──────── Data extract ────────
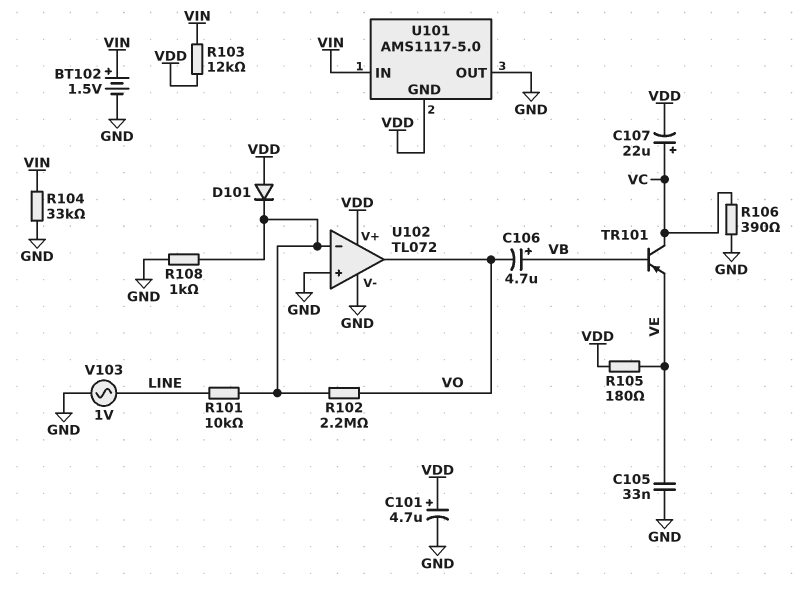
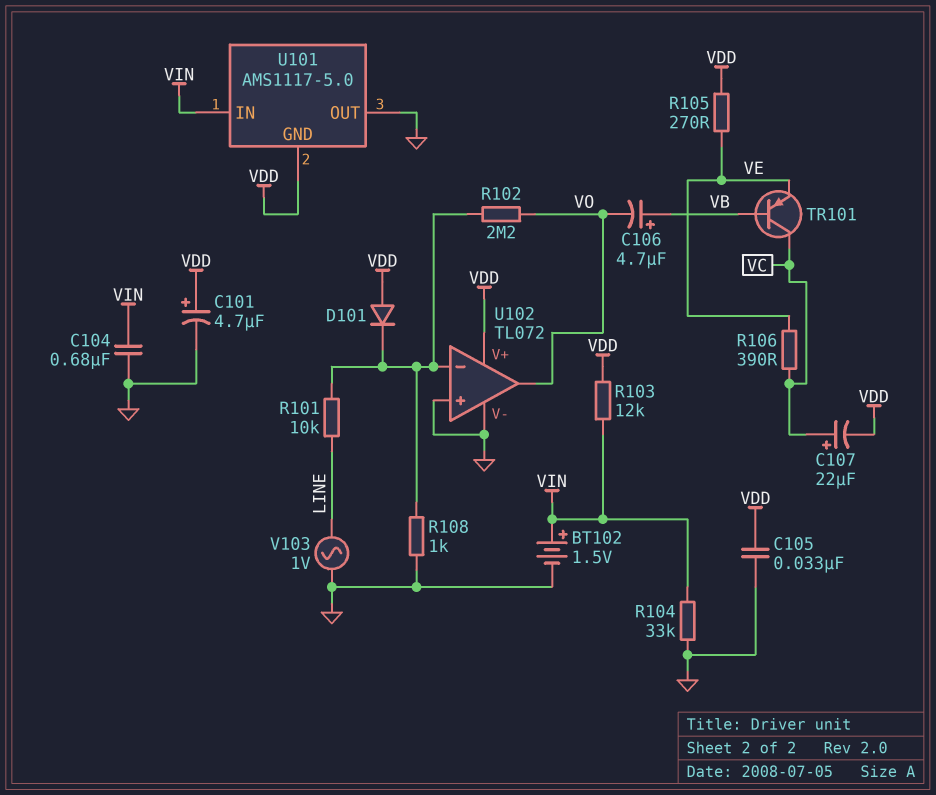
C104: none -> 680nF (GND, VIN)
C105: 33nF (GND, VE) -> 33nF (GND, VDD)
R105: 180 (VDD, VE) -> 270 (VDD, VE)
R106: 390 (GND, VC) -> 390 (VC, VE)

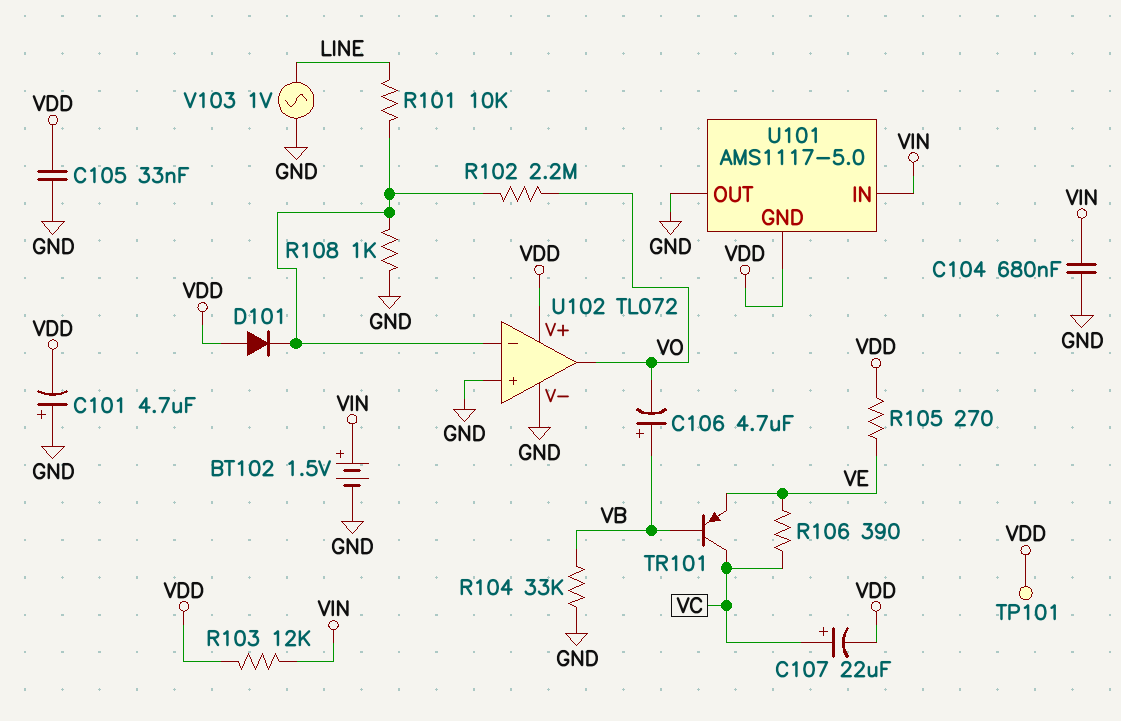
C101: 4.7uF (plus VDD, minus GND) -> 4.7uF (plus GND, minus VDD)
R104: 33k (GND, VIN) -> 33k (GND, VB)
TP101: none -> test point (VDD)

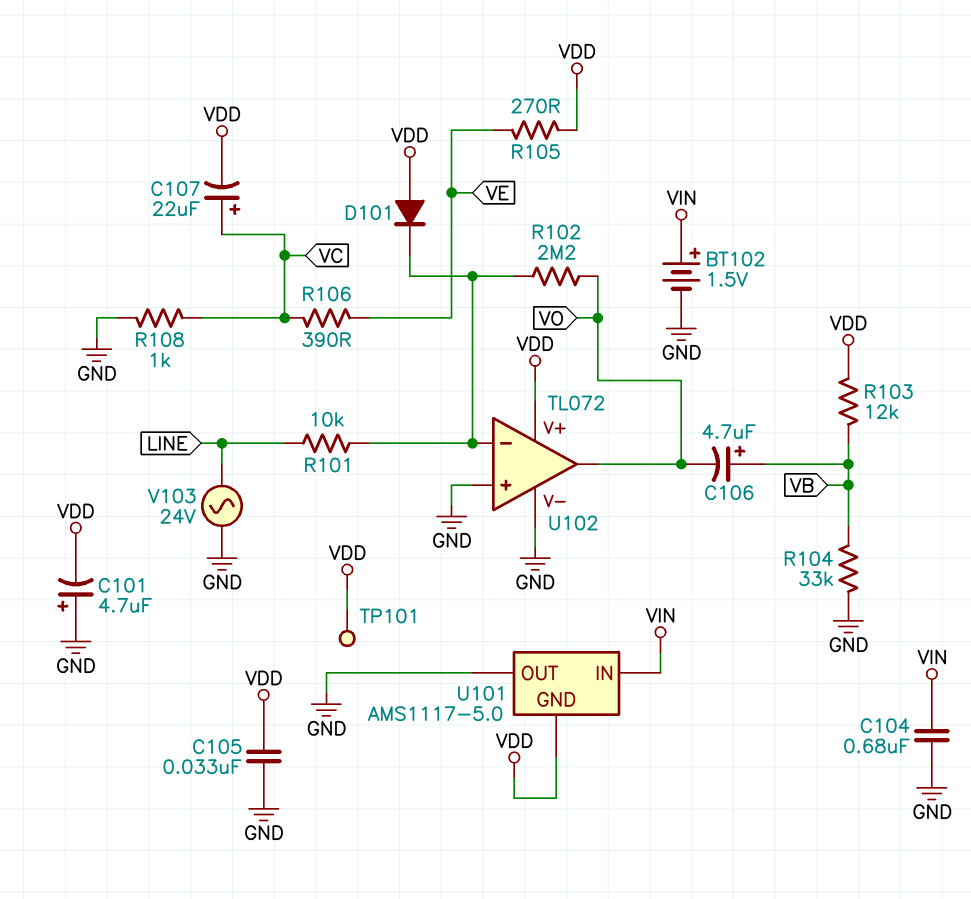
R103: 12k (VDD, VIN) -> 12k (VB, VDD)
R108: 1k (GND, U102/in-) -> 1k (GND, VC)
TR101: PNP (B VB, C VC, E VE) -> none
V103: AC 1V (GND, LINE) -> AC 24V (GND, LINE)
────────
• _The problem_:
With the line that contains "R108: 1k (GND, U102/in-) -> 1k (GND, VC)" as the start, output every line through the end of the entries exactly. Add no other lines.

• _The completed task_:
R108: 1k (GND, U102/in-) -> 1k (GND, VC)
TR101: PNP (B VB, C VC, E VE) -> none
V103: AC 1V (GND, LINE) -> AC 24V (GND, LINE)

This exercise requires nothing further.